# [Exercise aim]
Write out the data below exactly as given, without any of its pictures.

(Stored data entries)
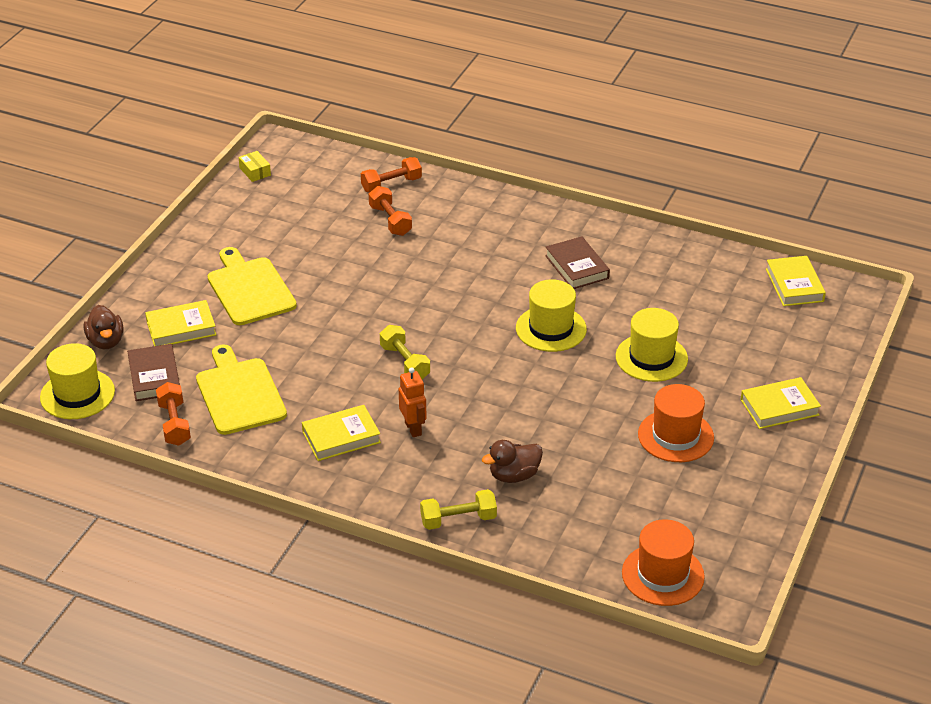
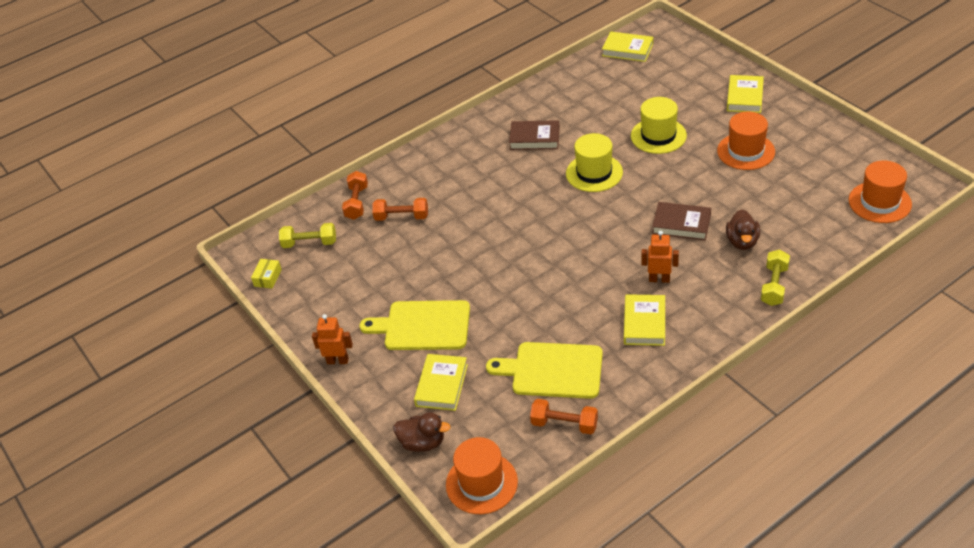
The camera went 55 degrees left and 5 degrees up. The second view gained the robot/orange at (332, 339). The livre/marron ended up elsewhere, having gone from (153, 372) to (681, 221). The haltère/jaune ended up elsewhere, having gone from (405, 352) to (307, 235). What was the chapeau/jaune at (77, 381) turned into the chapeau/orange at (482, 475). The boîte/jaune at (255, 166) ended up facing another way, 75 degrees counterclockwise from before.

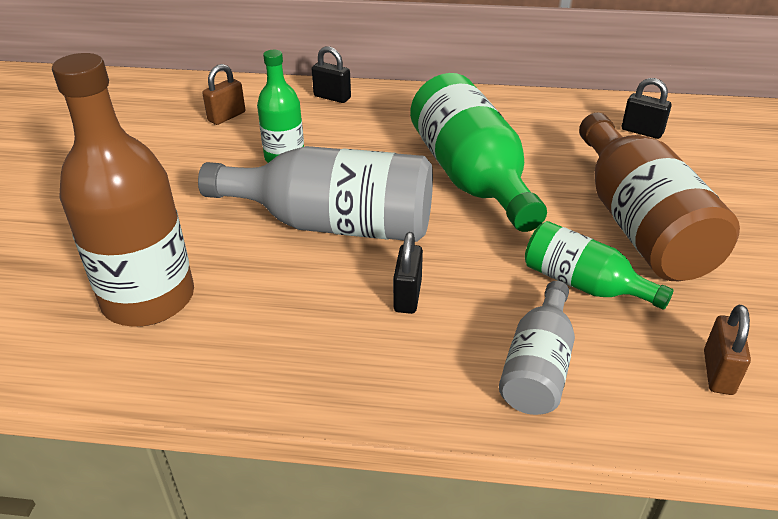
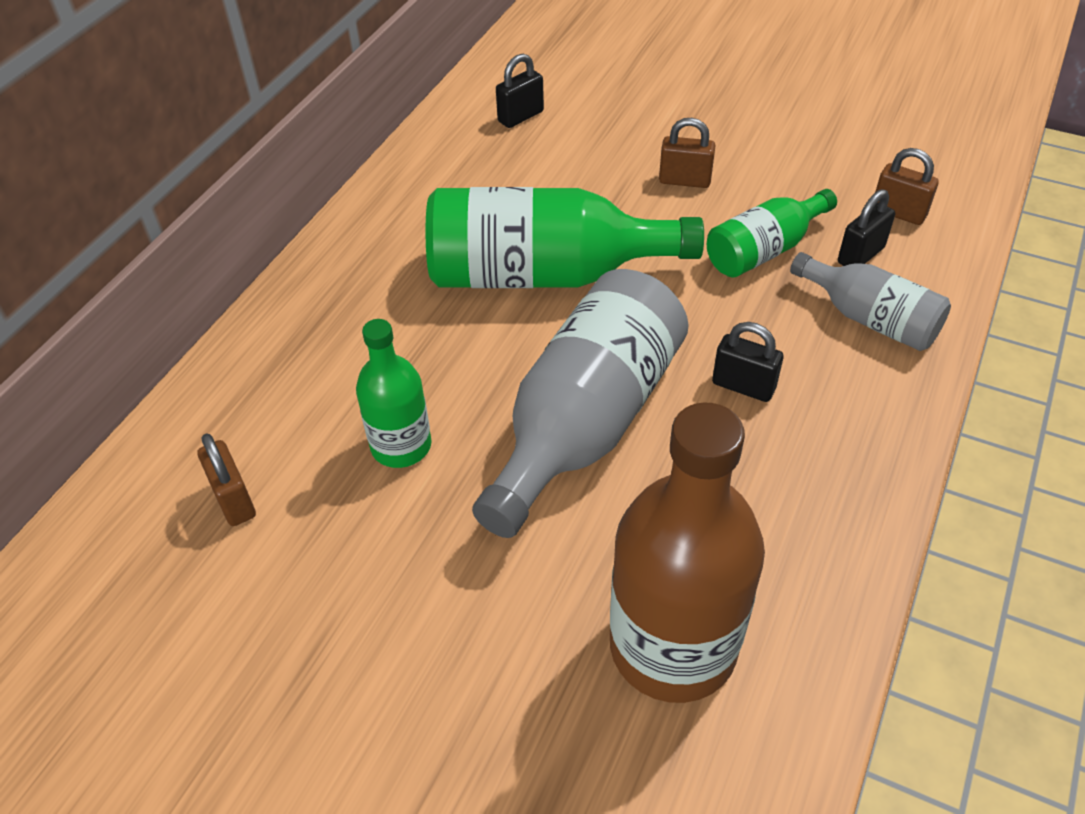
The camera went 70 degrees left and 10 degrees up. The cadenas/noir ended up elsewhere, having gone from (331, 74) to (866, 227). Where the bouteille/marron stood at (659, 197), the cadenas/marron came to stand at (687, 153).

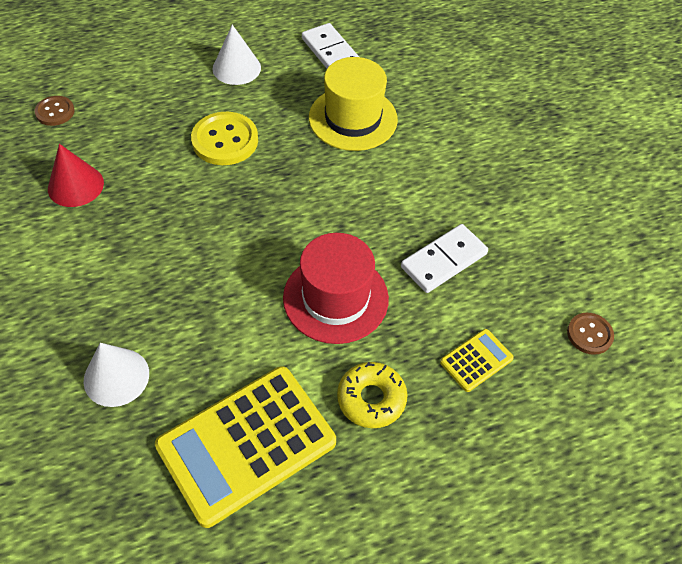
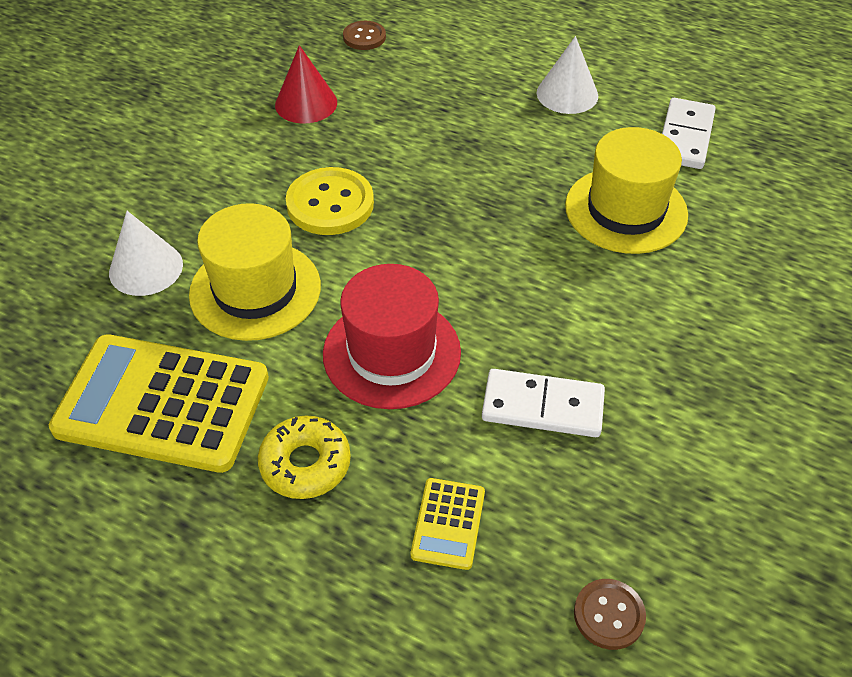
The camera went 50 degrees right and 5 degrees down. The second view gained the chapeau/jaune at (255, 272). The bouton/jaune ended up elsewhere, having gone from (224, 138) to (330, 201). The calculatrice/jaune at (477, 360) ended up facing another way, 90 degrees clockwise from before.

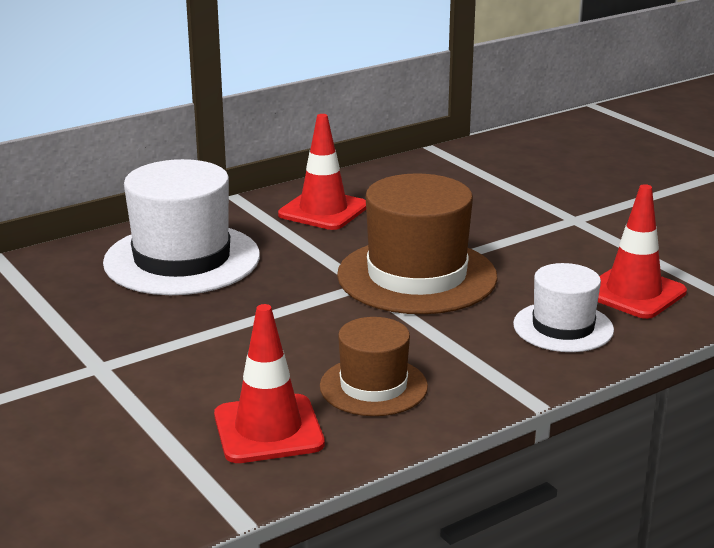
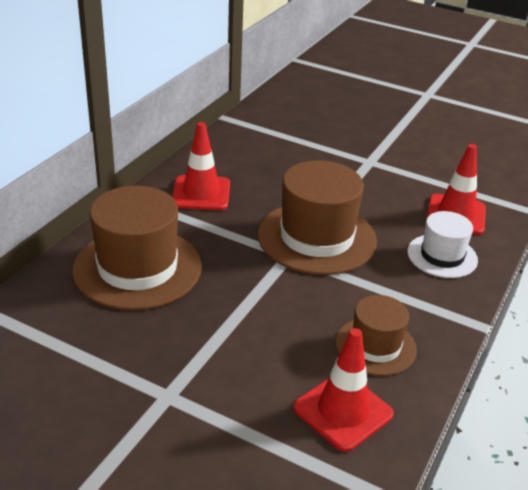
The camera went 30 degrees left and 10 degrees up. What was the chapeau/blanc at (181, 227) turned into the chapeau/marron at (137, 247).

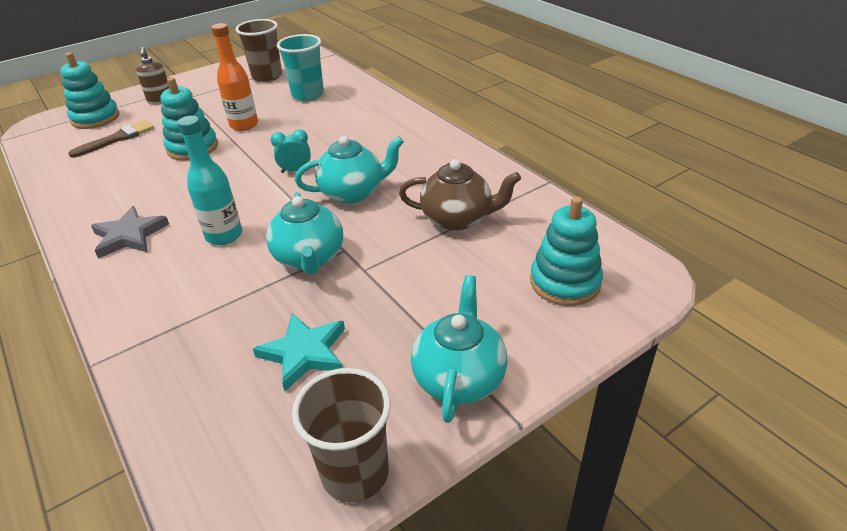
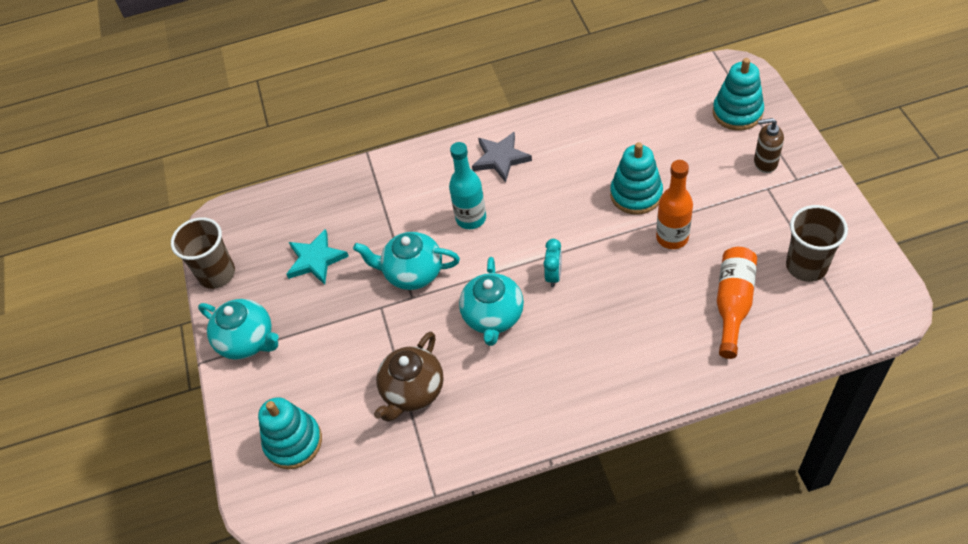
The camera went 115 degrees right and 15 degrees up. The second view lost the pinceau/marron at (111, 139). Where the gobelet/turquoise stood at (300, 67), the bouteille/orange came to stand at (737, 303).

# [Solution]
The camera went 55 degrees left and 5 degrees up. The second view gained the robot/orange at (332, 339). The livre/marron ended up elsewhere, having gone from (153, 372) to (681, 221). The haltère/jaune ended up elsewhere, having gone from (405, 352) to (307, 235). What was the chapeau/jaune at (77, 381) turned into the chapeau/orange at (482, 475). The boîte/jaune at (255, 166) ended up facing another way, 75 degrees counterclockwise from before.

The camera went 70 degrees left and 10 degrees up. The cadenas/noir ended up elsewhere, having gone from (331, 74) to (866, 227). Where the bouteille/marron stood at (659, 197), the cadenas/marron came to stand at (687, 153).

The camera went 50 degrees right and 5 degrees down. The second view gained the chapeau/jaune at (255, 272). The bouton/jaune ended up elsewhere, having gone from (224, 138) to (330, 201). The calculatrice/jaune at (477, 360) ended up facing another way, 90 degrees clockwise from before.

The camera went 30 degrees left and 10 degrees up. What was the chapeau/blanc at (181, 227) turned into the chapeau/marron at (137, 247).

The camera went 115 degrees right and 15 degrees up. The second view lost the pinceau/marron at (111, 139). Where the gobelet/turquoise stood at (300, 67), the bouteille/orange came to stand at (737, 303).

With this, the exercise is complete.